Change listing data
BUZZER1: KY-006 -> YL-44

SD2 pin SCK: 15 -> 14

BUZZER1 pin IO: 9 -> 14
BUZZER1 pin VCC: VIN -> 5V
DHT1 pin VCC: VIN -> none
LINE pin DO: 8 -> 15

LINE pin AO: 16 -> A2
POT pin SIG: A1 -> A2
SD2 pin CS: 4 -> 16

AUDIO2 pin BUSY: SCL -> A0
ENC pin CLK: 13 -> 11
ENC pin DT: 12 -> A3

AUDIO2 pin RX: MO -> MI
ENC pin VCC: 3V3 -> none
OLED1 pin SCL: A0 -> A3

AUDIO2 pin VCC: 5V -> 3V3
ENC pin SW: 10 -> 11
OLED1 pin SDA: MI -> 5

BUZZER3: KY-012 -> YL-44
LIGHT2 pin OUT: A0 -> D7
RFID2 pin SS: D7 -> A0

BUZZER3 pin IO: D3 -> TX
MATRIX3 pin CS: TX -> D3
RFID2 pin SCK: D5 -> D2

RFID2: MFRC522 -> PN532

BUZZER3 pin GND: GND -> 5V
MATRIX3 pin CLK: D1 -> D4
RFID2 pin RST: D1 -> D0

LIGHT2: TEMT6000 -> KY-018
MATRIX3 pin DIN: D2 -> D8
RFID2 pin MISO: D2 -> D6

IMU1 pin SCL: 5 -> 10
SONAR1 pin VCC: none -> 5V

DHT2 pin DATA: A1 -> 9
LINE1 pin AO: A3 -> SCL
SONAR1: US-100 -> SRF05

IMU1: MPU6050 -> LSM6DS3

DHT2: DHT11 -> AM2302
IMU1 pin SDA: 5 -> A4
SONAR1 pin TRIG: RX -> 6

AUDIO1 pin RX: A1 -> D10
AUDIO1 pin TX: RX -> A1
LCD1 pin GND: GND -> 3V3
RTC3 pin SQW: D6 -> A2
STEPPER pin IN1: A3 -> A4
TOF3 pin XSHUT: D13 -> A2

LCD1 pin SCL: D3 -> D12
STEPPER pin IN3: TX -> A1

▶ **WHAT YOU SHOULD DO**: Could you reproduce, exactly as written, the lines running from the one with "TOF3 pin XSHUT: D13 -> A2" to the end of the entries above?

▶ **FINAL ANSWER**:
TOF3 pin XSHUT: D13 -> A2

LCD1 pin SCL: D3 -> D12
STEPPER pin IN3: TX -> A1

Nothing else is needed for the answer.